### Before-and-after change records

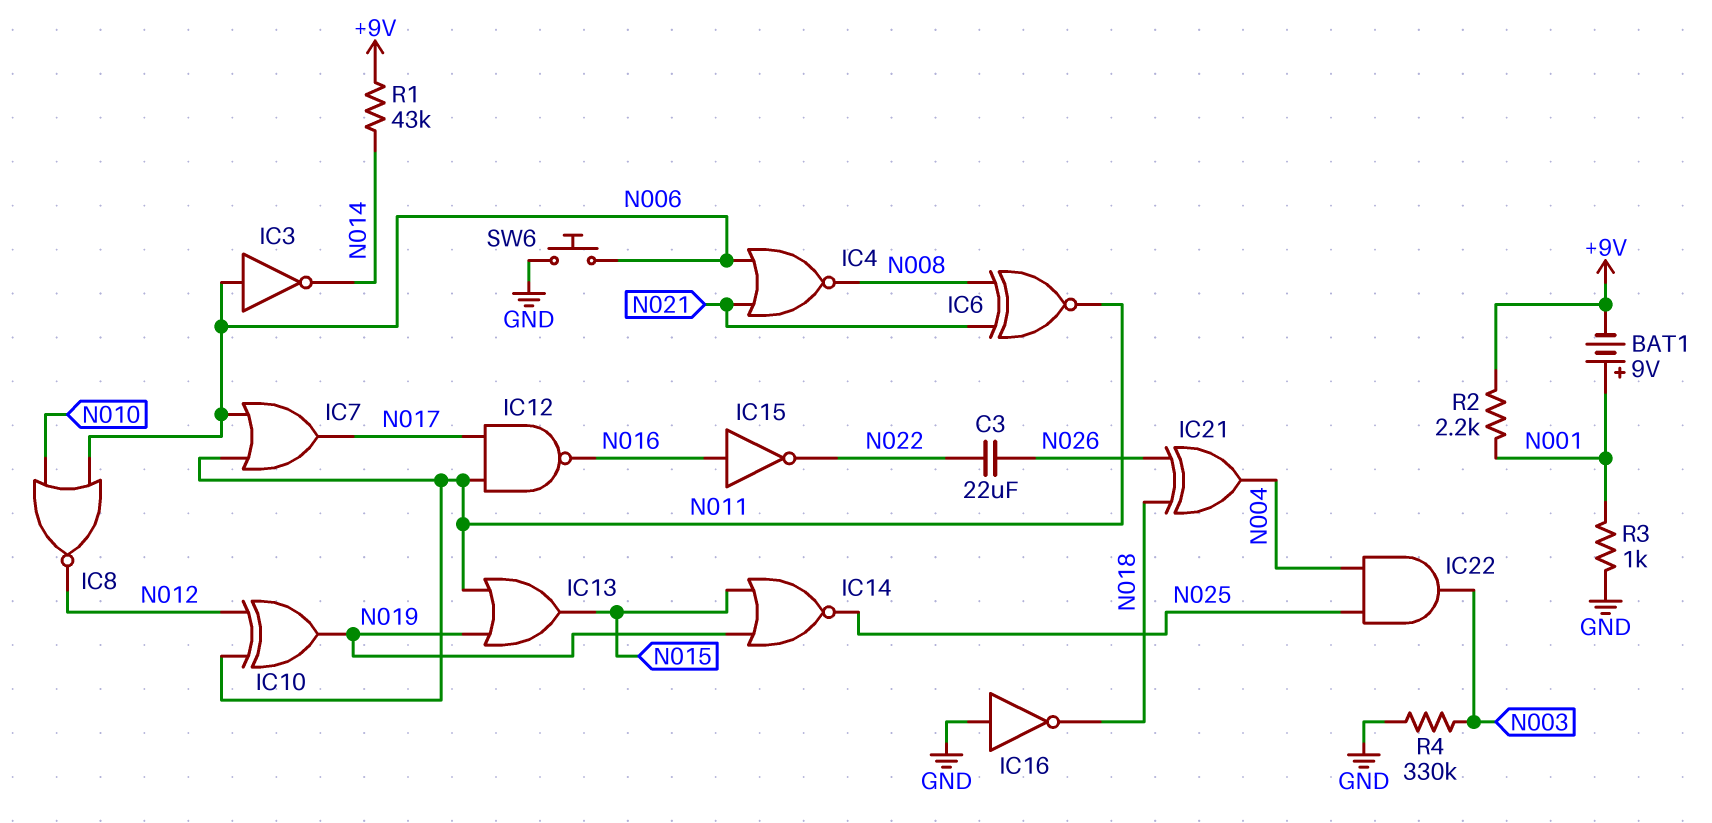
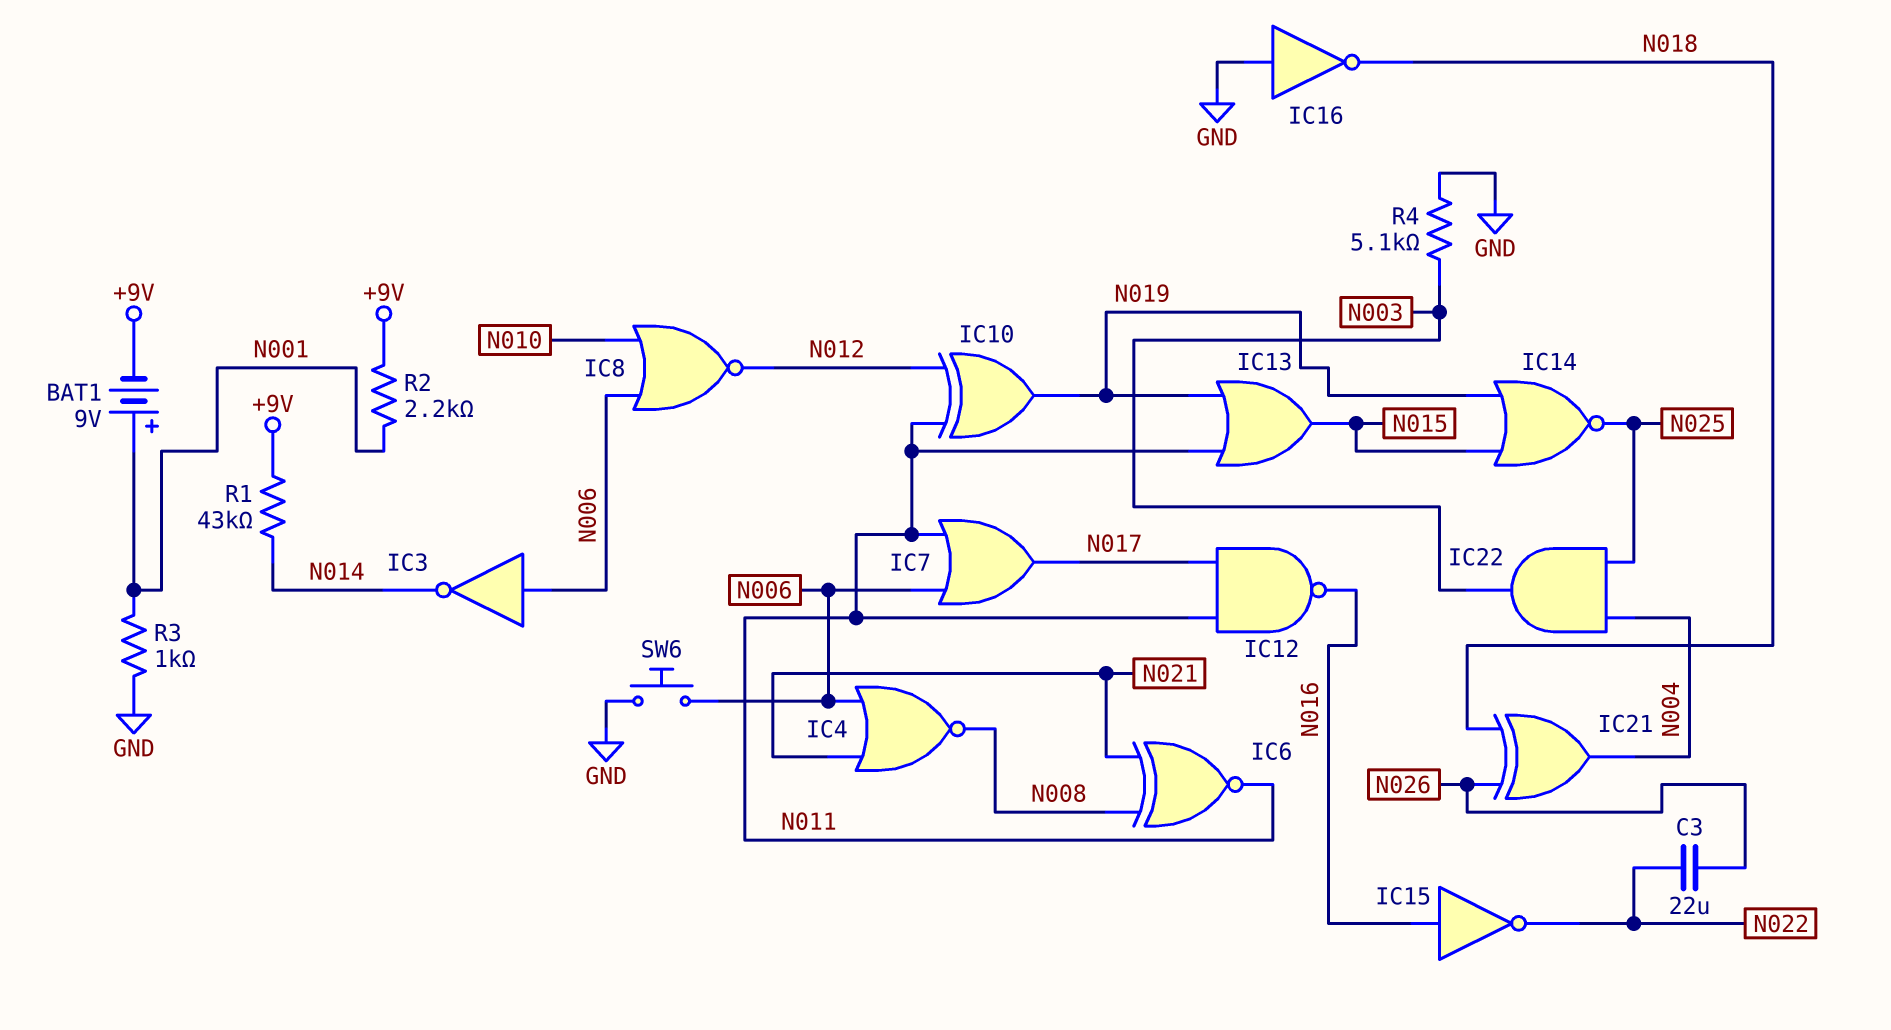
R4: 330k (GND, N003) -> 5.1k (GND, N003)

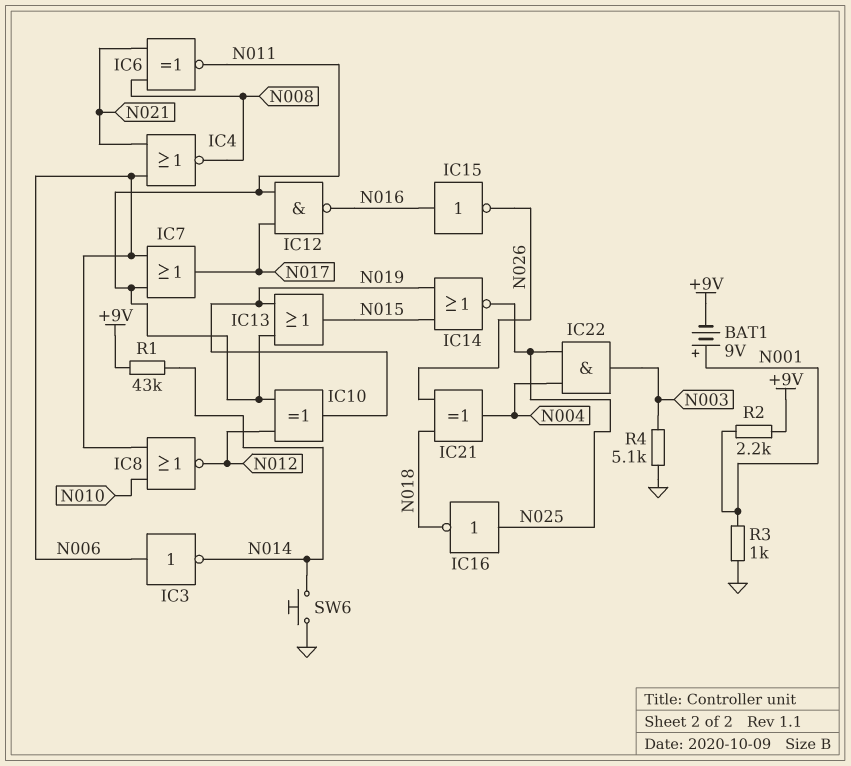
C3: 22uF (N022, N026) -> none
IC15: NOT (in N016, out N022) -> NOT (in N016, out N026)
IC16: NOT (in GND, out N018) -> NOT (in N025, out N018)
SW6: button (GND, N006) -> button (GND, N014)

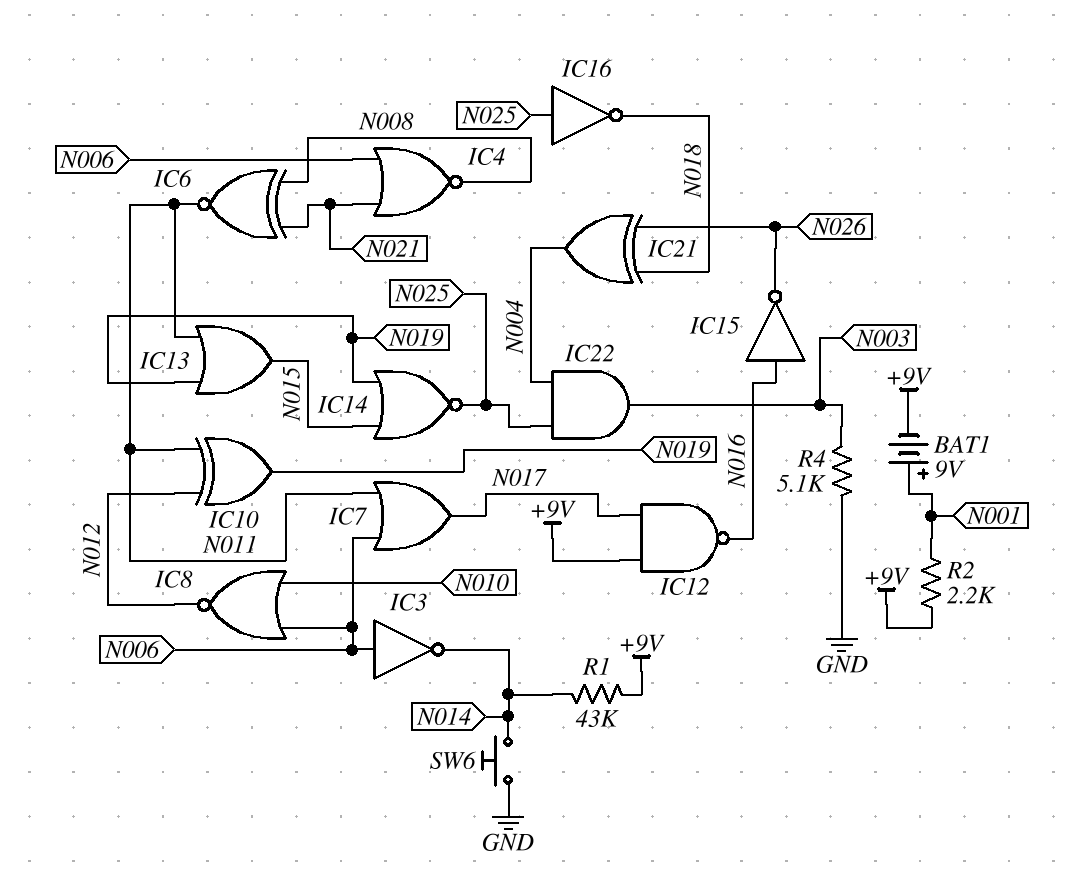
IC12: NAND (in N011, in N017, out N016) -> NAND (in +9V, in N017, out N016)
R3: 1k (GND, N001) -> none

### What you have to do
Please retype every record shown above, exactly as written, but without pictures.

### Your solution
R4: 330k (GND, N003) -> 5.1k (GND, N003)

C3: 22uF (N022, N026) -> none
IC15: NOT (in N016, out N022) -> NOT (in N016, out N026)
IC16: NOT (in GND, out N018) -> NOT (in N025, out N018)
SW6: button (GND, N006) -> button (GND, N014)

IC12: NAND (in N011, in N017, out N016) -> NAND (in +9V, in N017, out N016)
R3: 1k (GND, N001) -> none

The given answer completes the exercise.